Materials provided:
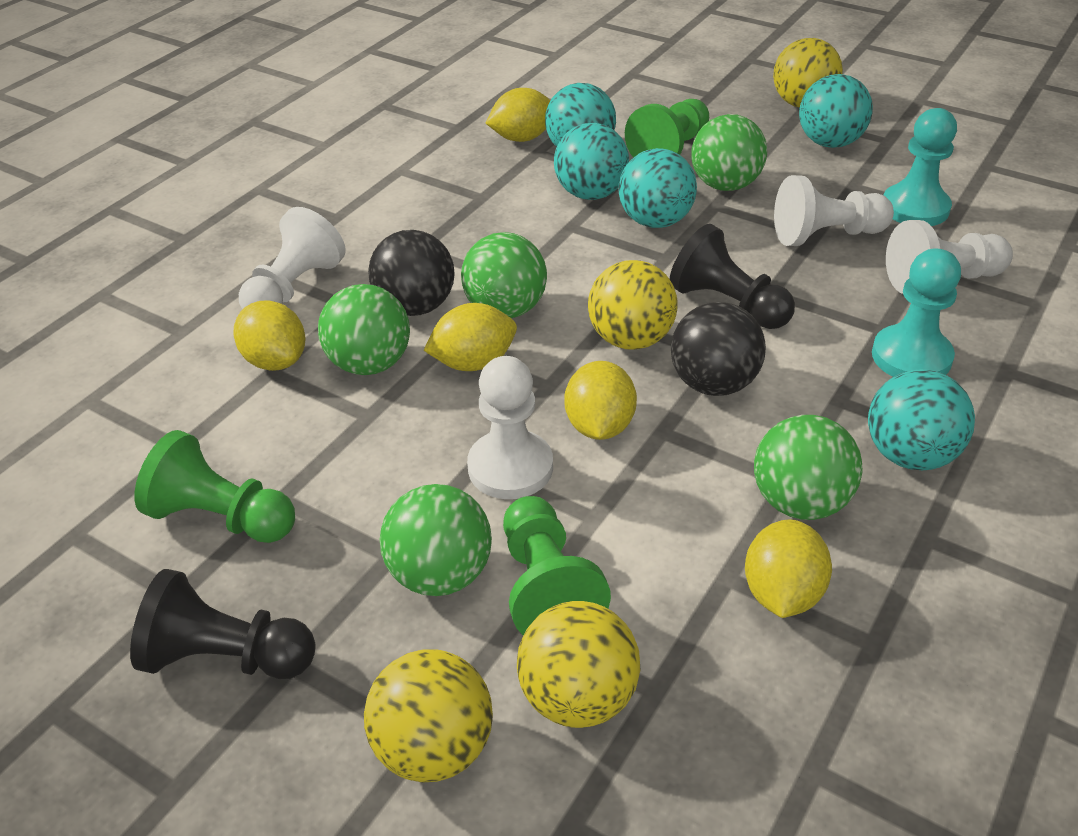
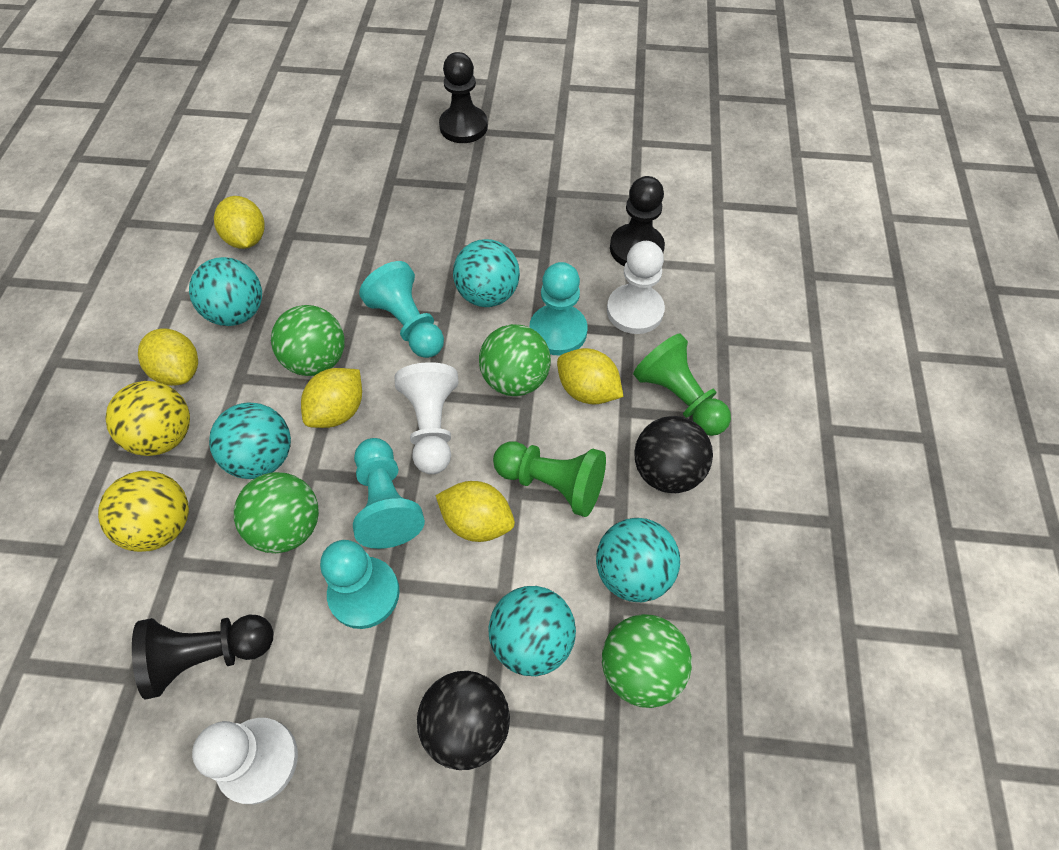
black pawn: 2 -> 3
green ball: 5 -> 4
green pawn: 3 -> 2
turquoise pawn: 2 -> 4
white pawn: 4 -> 3
yellow ball: 4 -> 2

Goal of the exercise: Restate, word for word, the final stretch of the entries above: the line containing "green pawn: 3 -> 2" and every line after it, up to and including the last.

Output of the task:
green pawn: 3 -> 2
turquoise pawn: 2 -> 4
white pawn: 4 -> 3
yellow ball: 4 -> 2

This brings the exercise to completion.